§ **Records for this exercise**:
····················

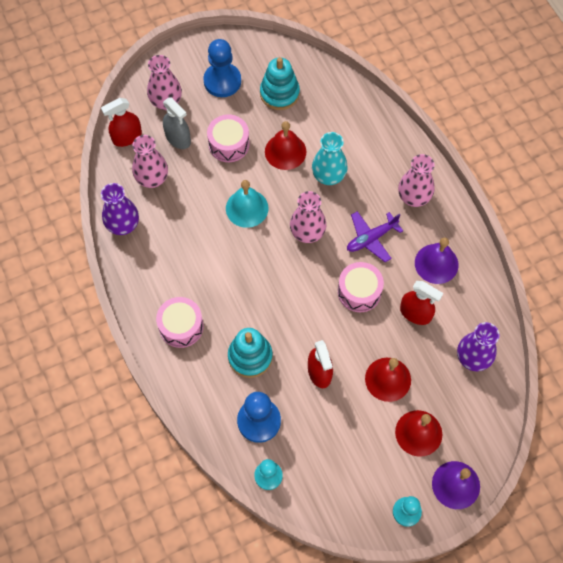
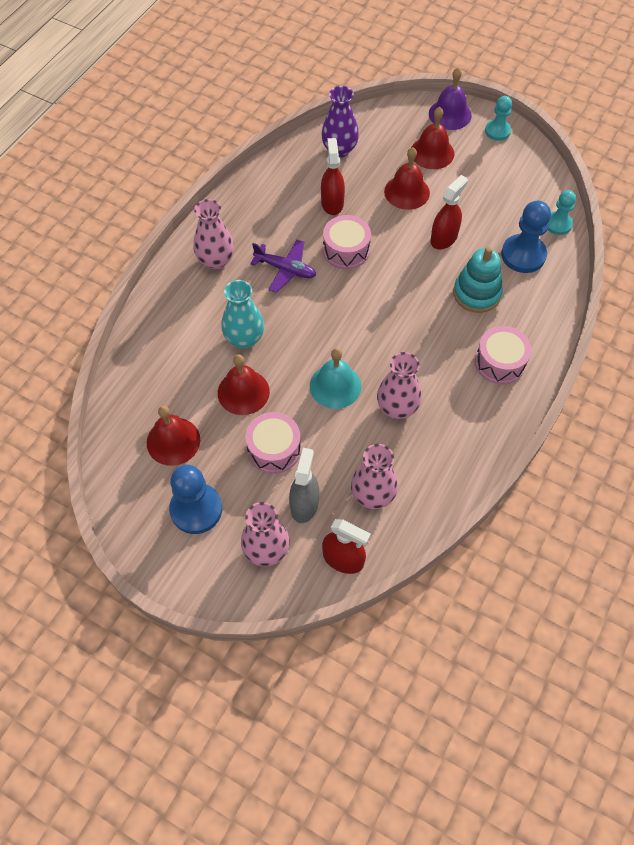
camera: 125 degrees left, 5 degrees down
(123, 225) = (447, 485): purple vase -> none
(279, 93) = (173, 441): turquoise stacking toy -> red bell
(307, 233) = (320, 320): pink vase -> pink vase (397, 408)
(436, 263) = (272, 212): purple bell -> none

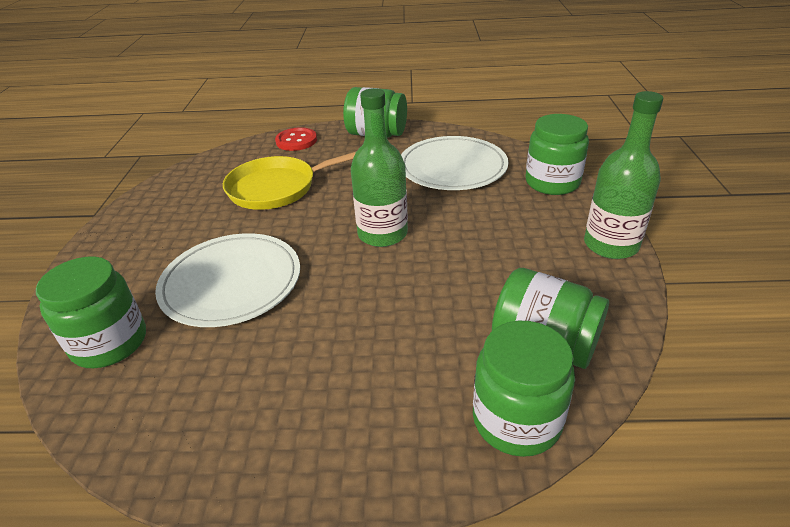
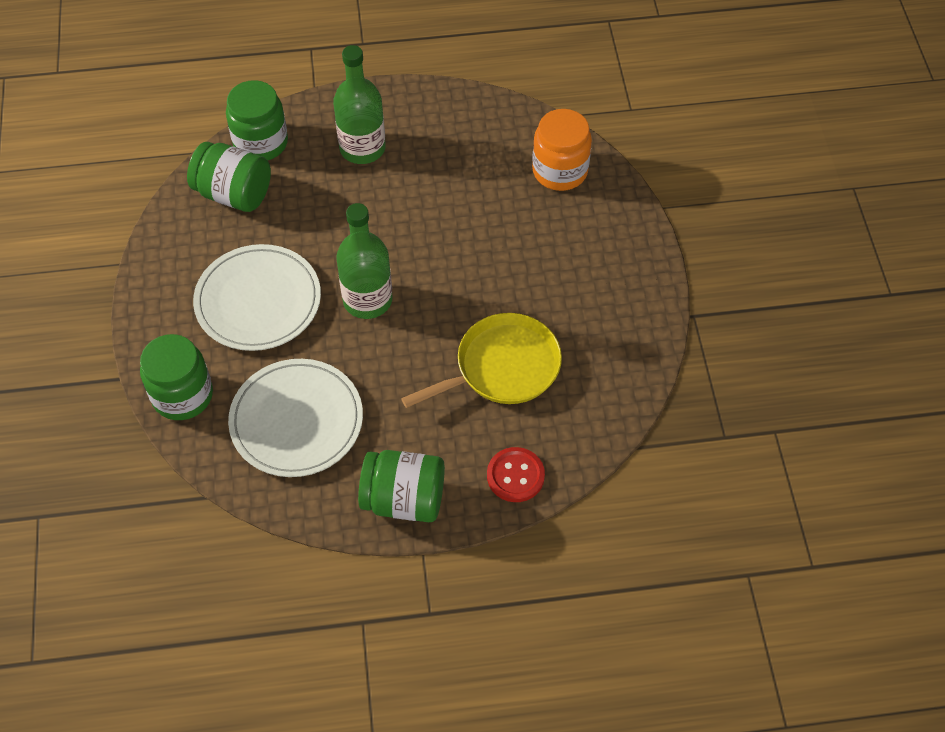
camera: 170 degrees right, 20 degrees up
(110, 343) = (560, 171): green jar -> orange jar
(231, 283) = (492, 231): white plate -> white plate (258, 301)
(611, 245) = (150, 299): green bottle -> green bottle (362, 148)

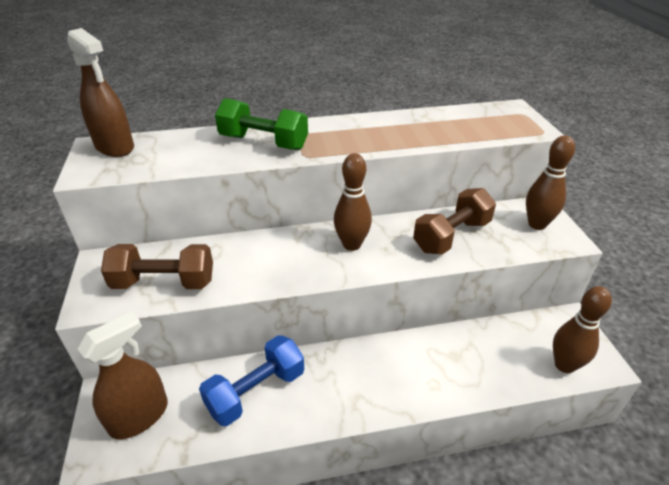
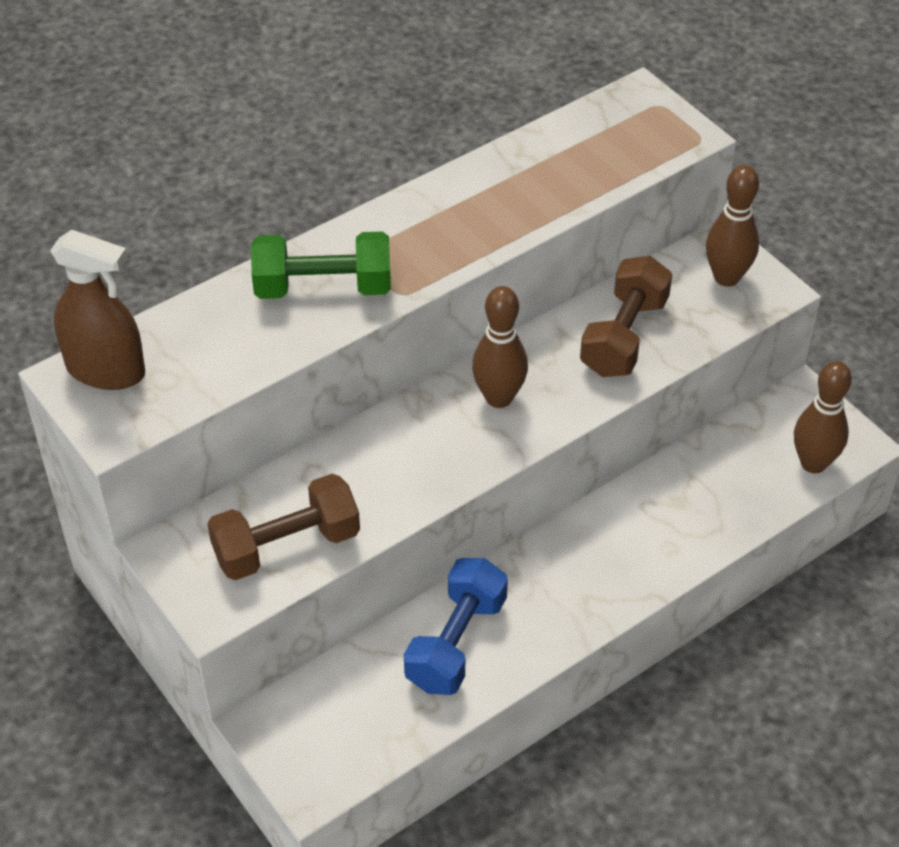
camera: 25 degrees left, 10 degrees up
(139, 416) = (330, 730): brown spray bottle -> none

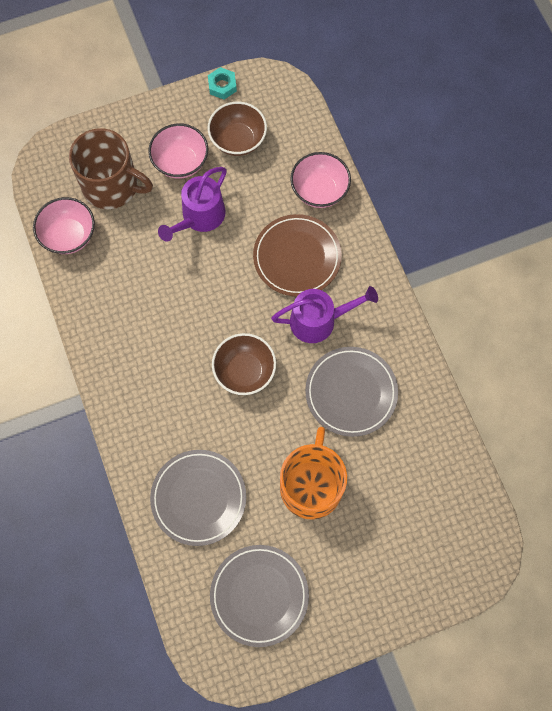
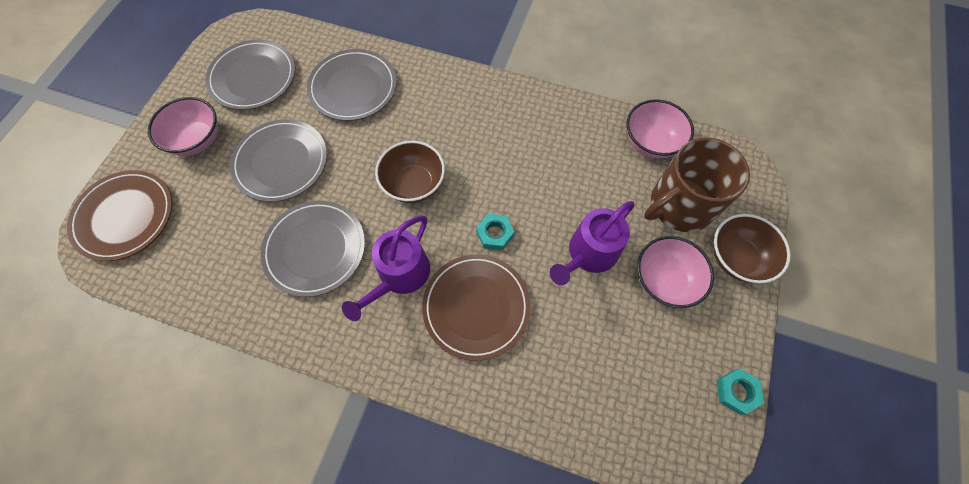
camera: 130 degrees right, 5 degrees down
(200, 217) = (589, 254): purple watering can -> purple watering can turned 120 degrees counterclockwise
(236, 285) = (495, 234): none -> turquoise nut
(238, 140) = (652, 354): brown bowl -> brown bowl (736, 258)
(311, 486) = (281, 162): orange mug -> grey plate
(319, 190) = (529, 390): pink bowl -> pink bowl (197, 140)
(452, 556) = (125, 217): none -> brown plate

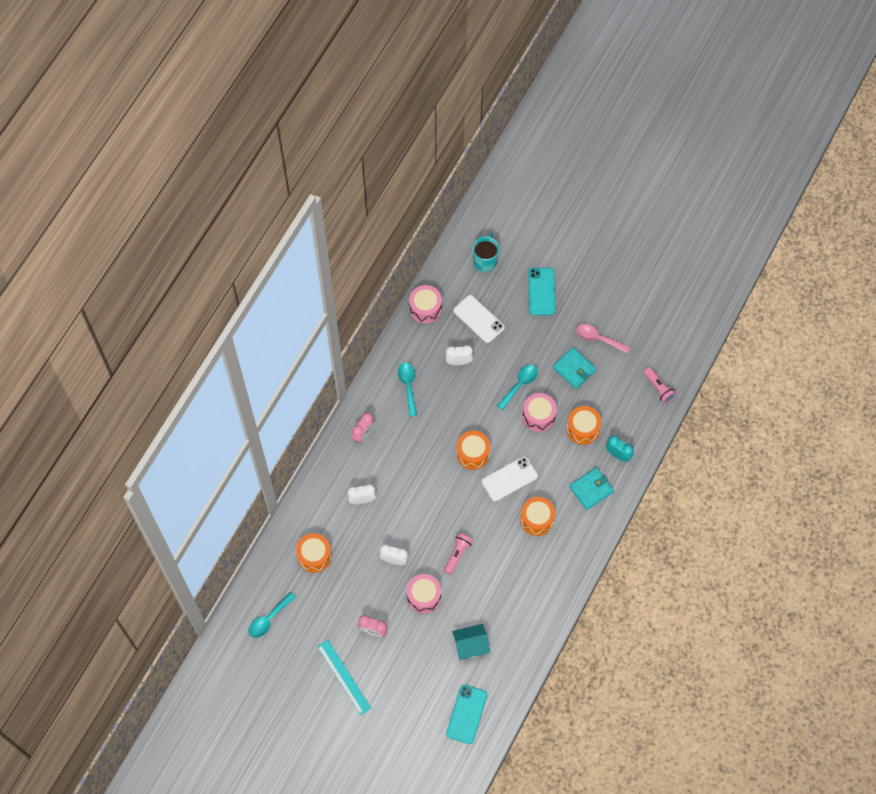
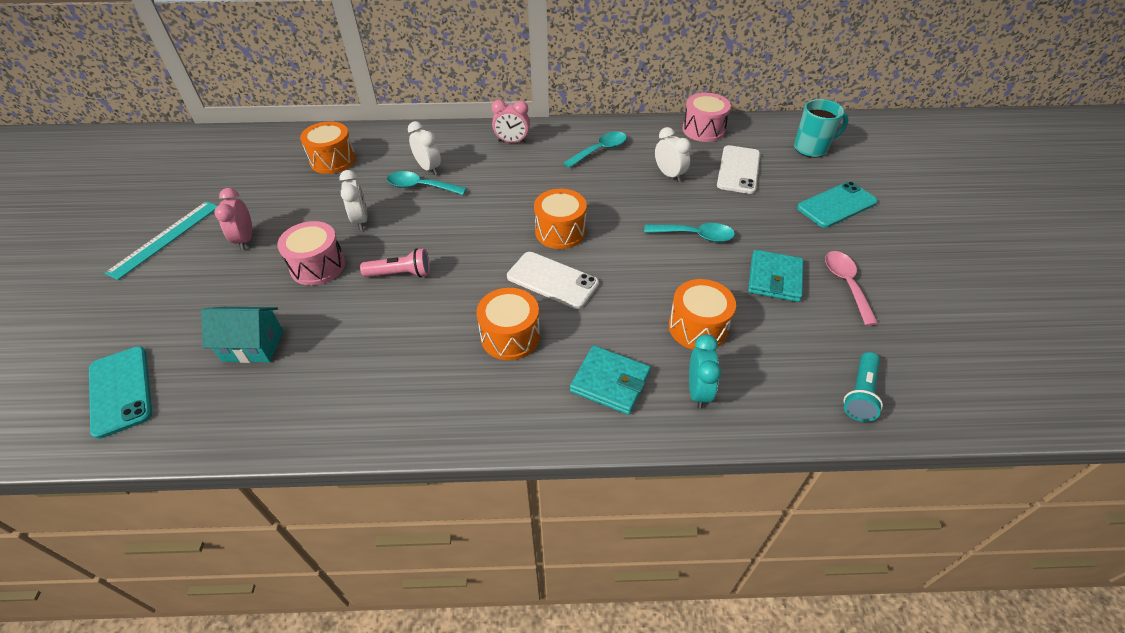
camera: 60 degrees right, 20 degrees down
(269, 619) = (234, 156): turquoise spoon -> turquoise spoon (421, 187)
(466, 714) = (120, 391): turquoise phone -> turquoise phone turned 75 degrees clockwise
(470, 645) = (253, 346): turquoise house -> turquoise house turned 45 degrees counterclockwise
(538, 416) = (670, 271): pink drum -> none
(659, 388) = (860, 394): pink flashlight -> turquoise flashlight

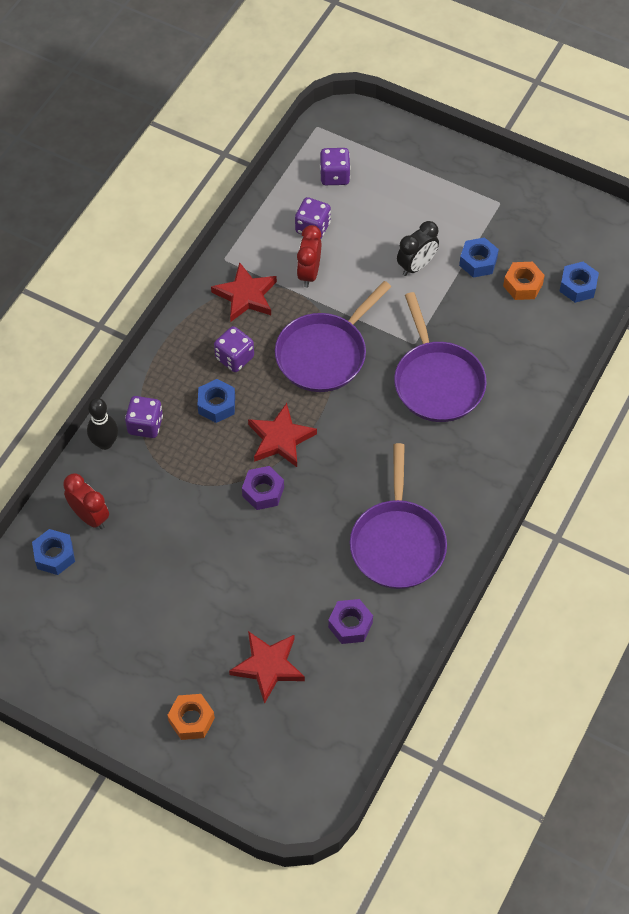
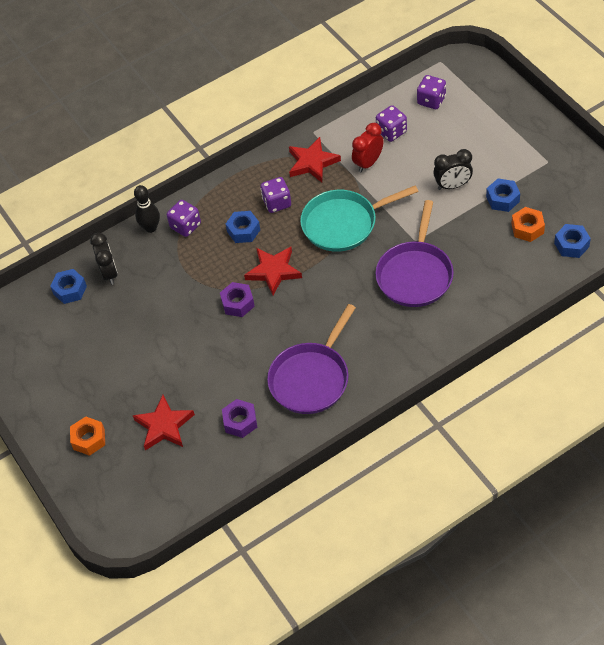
camera: 35 degrees right, 5 degrees down
(90, 516) = (109, 273): red clock -> black clock
(324, 354) = (343, 224): purple pan -> turquoise pan

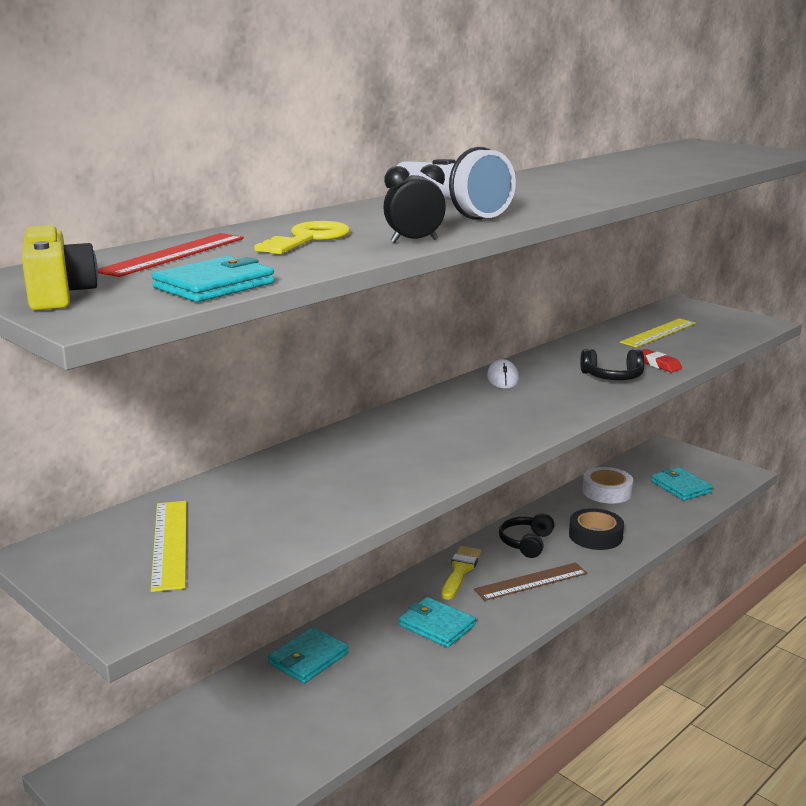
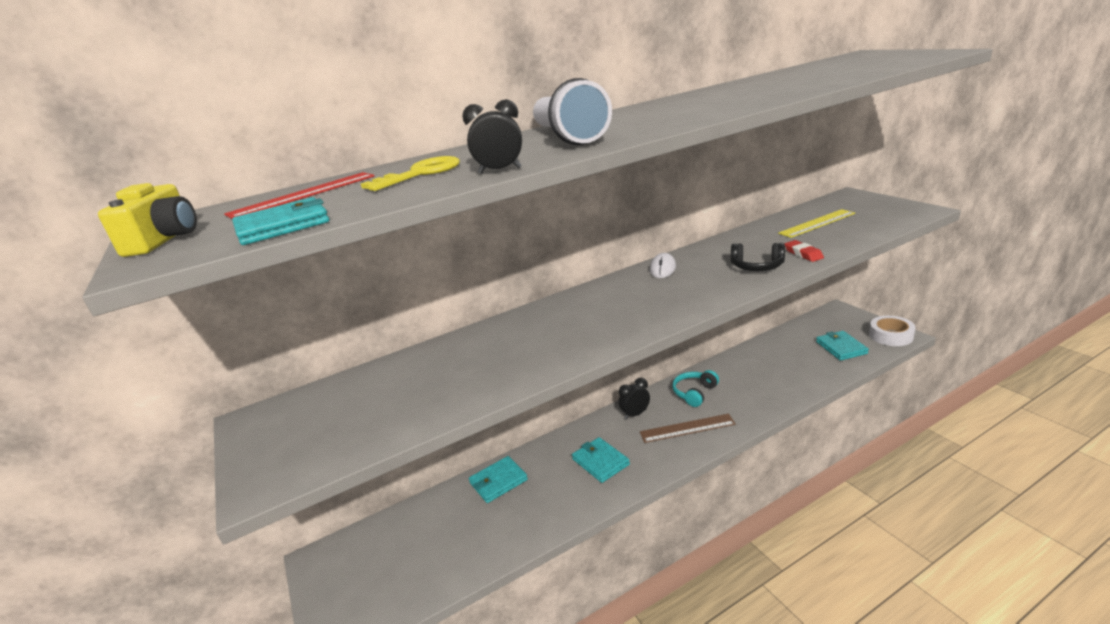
camera: 20 degrees right, 5 degrees up
(170, 543) = (332, 417): yellow ruler -> none
(460, 570) = (635, 414): yellow brush -> black clock
(526, 543) = (694, 393): black headphones -> turquoise headphones
(595, 536) = (753, 390): black tape -> none
(607, 491) = (775, 350): white tape -> white tape (891, 336)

····················

§ **Problem to work on**:
Find the word "yellow" in the records and pull out each line that has it.

§ **Written response**:
(170, 543) = (332, 417): yellow ruler -> none
(460, 570) = (635, 414): yellow brush -> black clock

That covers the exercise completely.